> Your task
Needed from the data below: every line from the one with "R4: 130 (LED, Y3) -> 560 (LED, Y3)" up to and including the one with "U3: XOR (in", repeated exactly and with nothing else.

===== Data provided

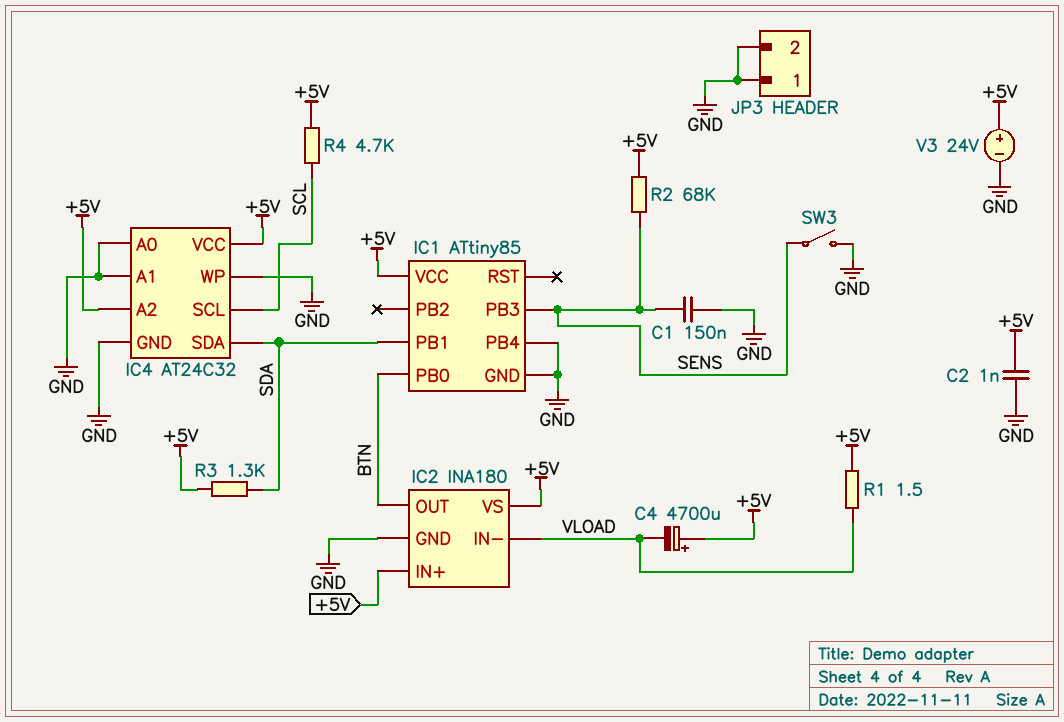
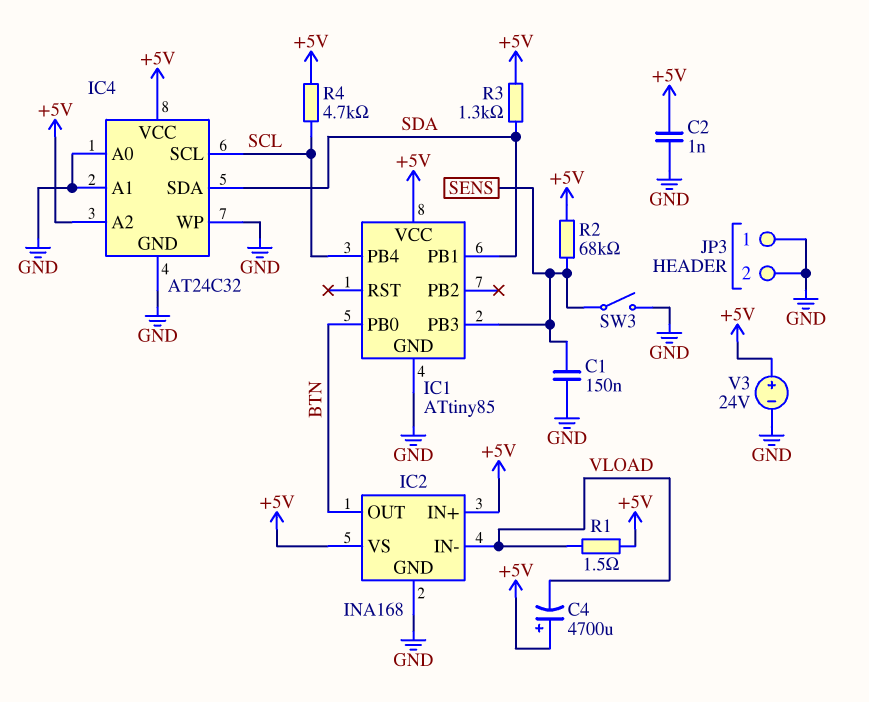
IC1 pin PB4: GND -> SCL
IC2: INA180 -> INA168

==========
===== Data provided

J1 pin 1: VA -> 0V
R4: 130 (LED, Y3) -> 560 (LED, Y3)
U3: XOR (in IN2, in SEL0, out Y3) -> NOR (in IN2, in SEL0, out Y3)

==========

> Result
R4: 130 (LED, Y3) -> 560 (LED, Y3)
U3: XOR (in IN2, in SEL0, out Y3) -> NOR (in IN2, in SEL0, out Y3)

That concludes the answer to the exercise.